▶ _Your objective_: Up to and including the line that holds "door: (96, 68) -> (124, 71), swing flipped", copy every line of the records below exactly, starting at the first; leave pictures out.

╔══

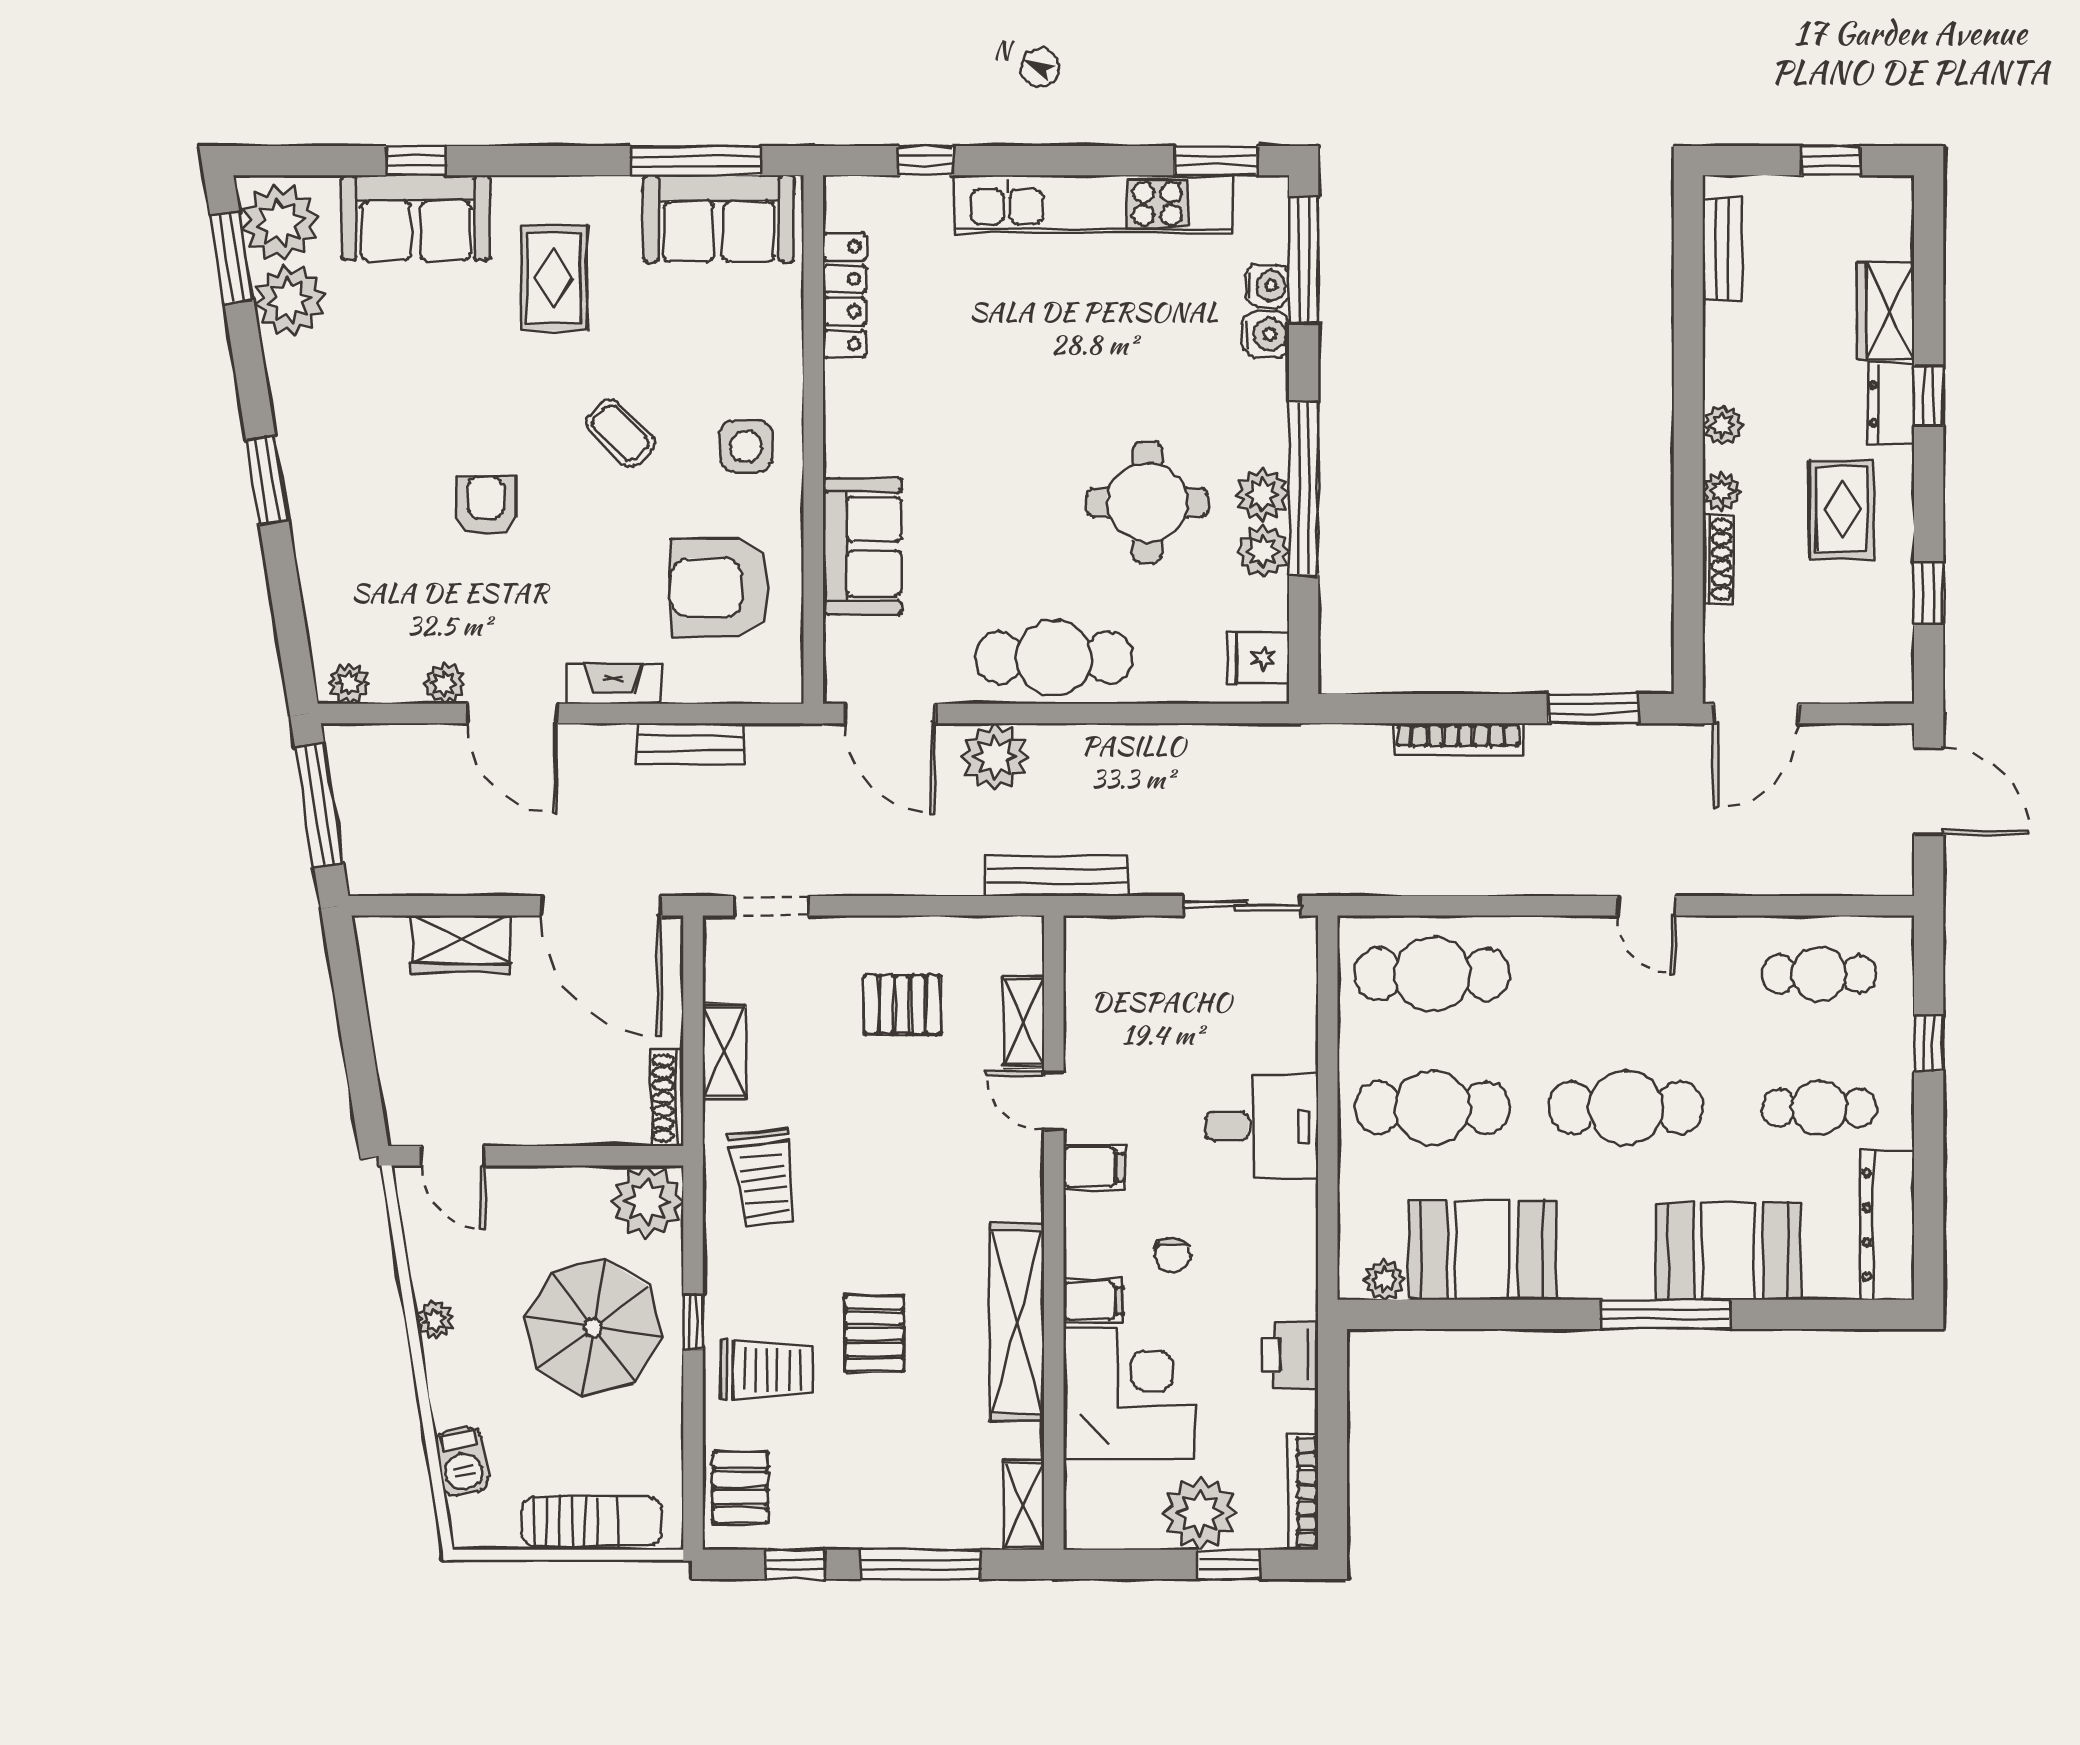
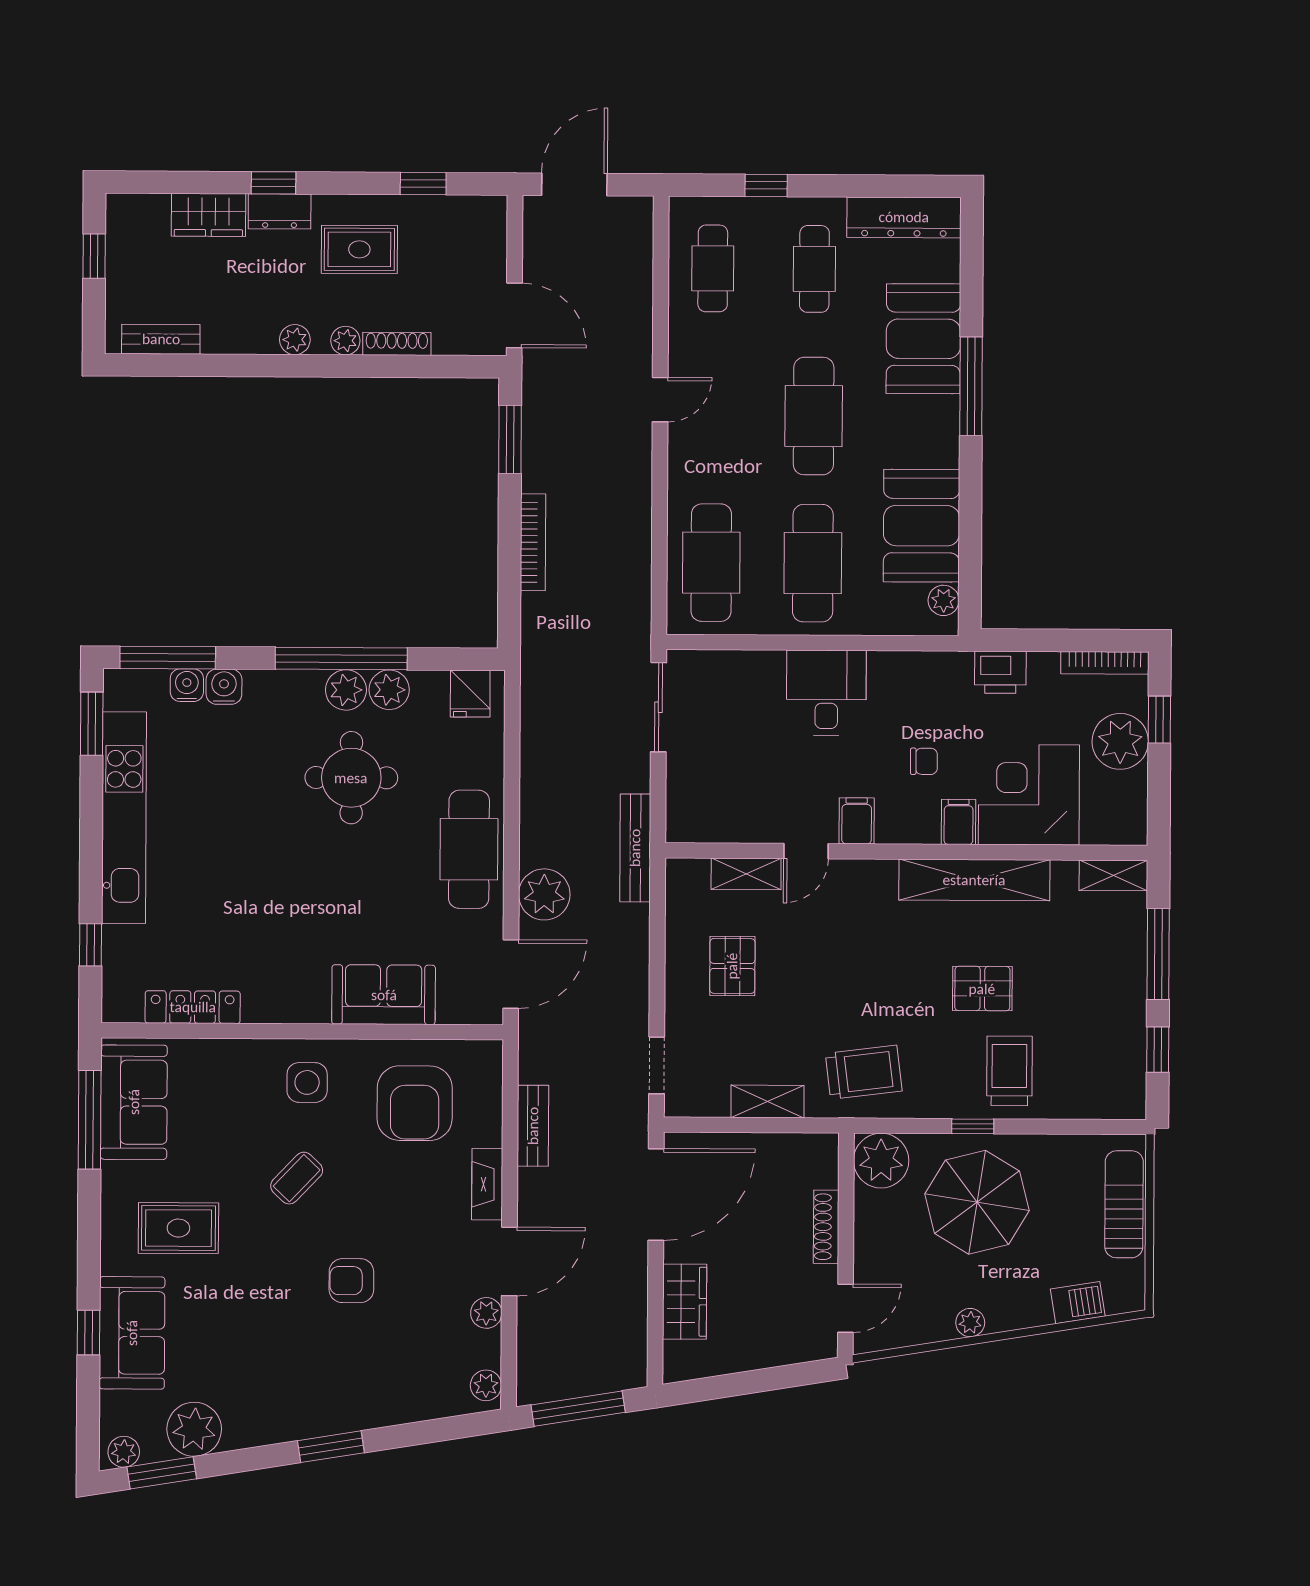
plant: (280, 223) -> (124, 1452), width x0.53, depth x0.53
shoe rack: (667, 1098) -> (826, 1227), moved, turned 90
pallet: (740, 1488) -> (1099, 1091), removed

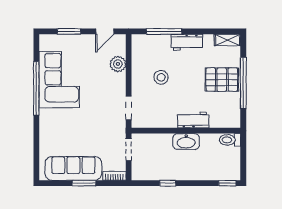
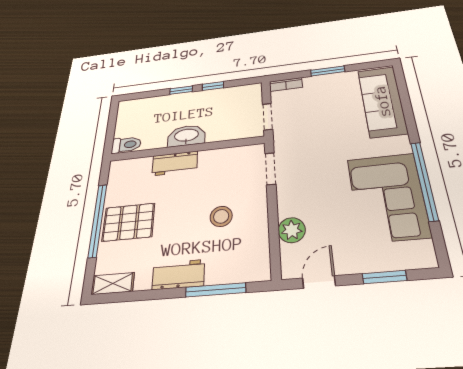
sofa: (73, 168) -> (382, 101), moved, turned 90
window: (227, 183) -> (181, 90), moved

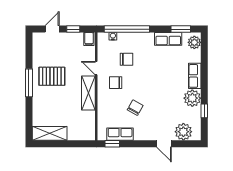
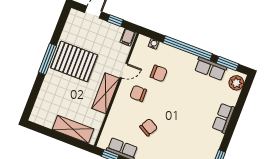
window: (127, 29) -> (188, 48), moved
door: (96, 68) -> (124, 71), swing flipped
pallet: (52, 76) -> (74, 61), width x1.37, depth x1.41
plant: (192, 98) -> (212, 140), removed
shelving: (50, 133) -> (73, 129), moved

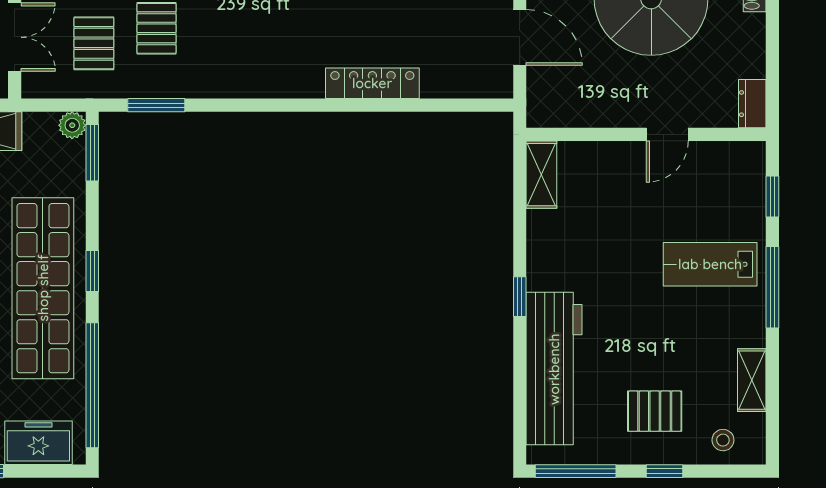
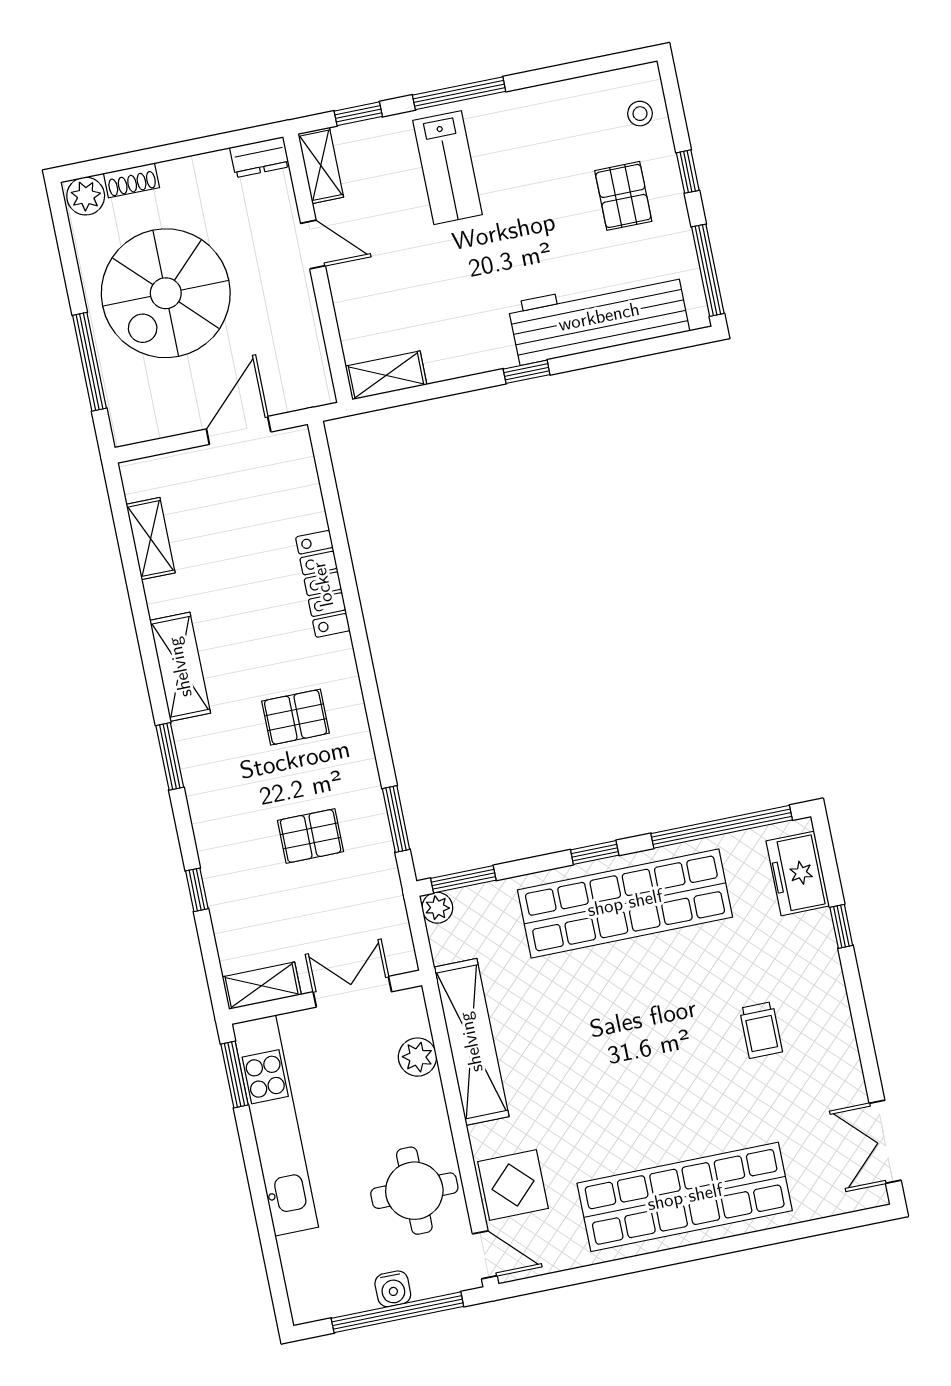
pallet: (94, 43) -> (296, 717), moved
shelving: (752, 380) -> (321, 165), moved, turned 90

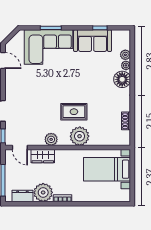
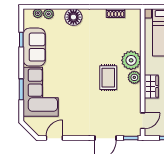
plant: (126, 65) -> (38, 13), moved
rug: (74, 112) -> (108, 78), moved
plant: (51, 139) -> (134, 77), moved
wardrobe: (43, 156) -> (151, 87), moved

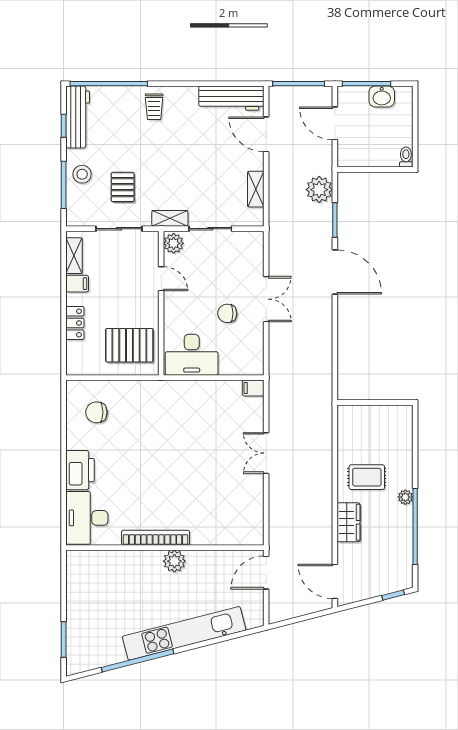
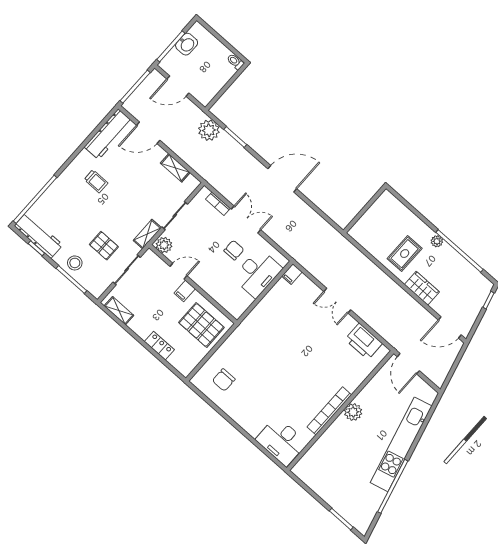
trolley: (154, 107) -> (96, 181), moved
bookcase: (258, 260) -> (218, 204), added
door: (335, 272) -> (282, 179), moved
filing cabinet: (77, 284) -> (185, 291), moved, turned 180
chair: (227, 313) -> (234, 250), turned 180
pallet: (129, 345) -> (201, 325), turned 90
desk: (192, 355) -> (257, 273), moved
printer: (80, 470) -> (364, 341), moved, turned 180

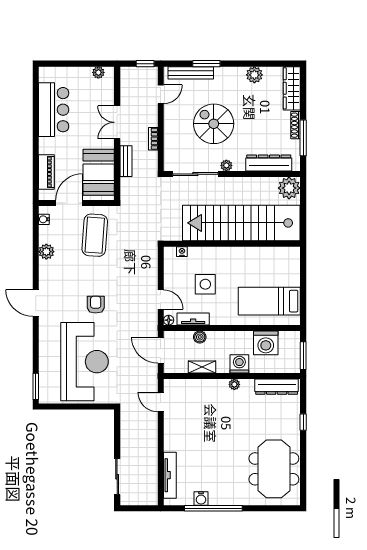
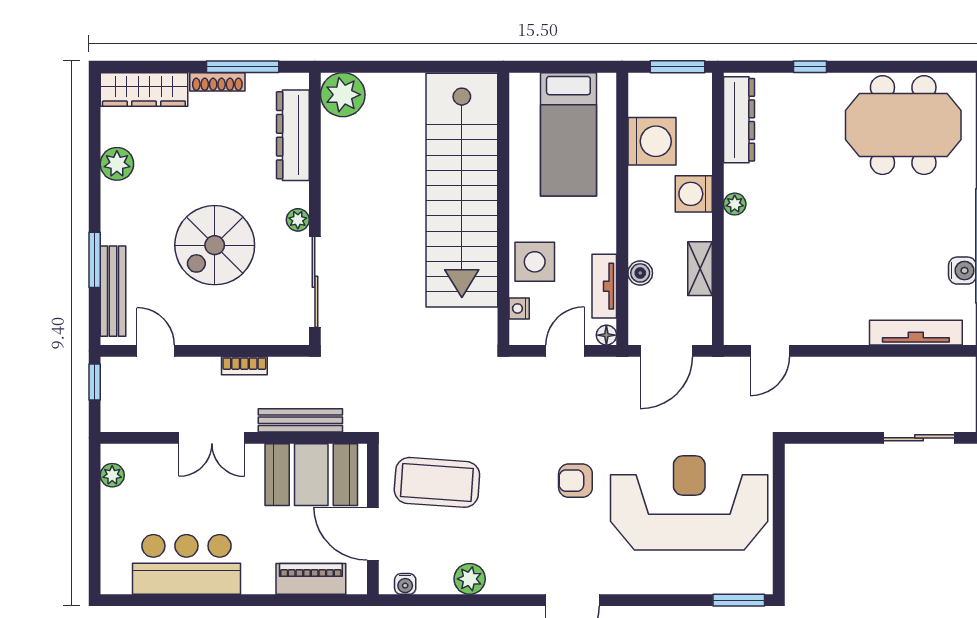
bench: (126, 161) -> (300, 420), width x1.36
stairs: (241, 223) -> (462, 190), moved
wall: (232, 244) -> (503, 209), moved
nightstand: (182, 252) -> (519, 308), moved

╚══

▶ _Solved exercise_:
plant: (280, 223) -> (124, 1452), width x0.53, depth x0.53
shoe rack: (667, 1098) -> (826, 1227), moved, turned 90
pallet: (740, 1488) -> (1099, 1091), removed

sofa: (73, 168) -> (382, 101), moved, turned 90
window: (227, 183) -> (181, 90), moved

window: (127, 29) -> (188, 48), moved
door: (96, 68) -> (124, 71), swing flipped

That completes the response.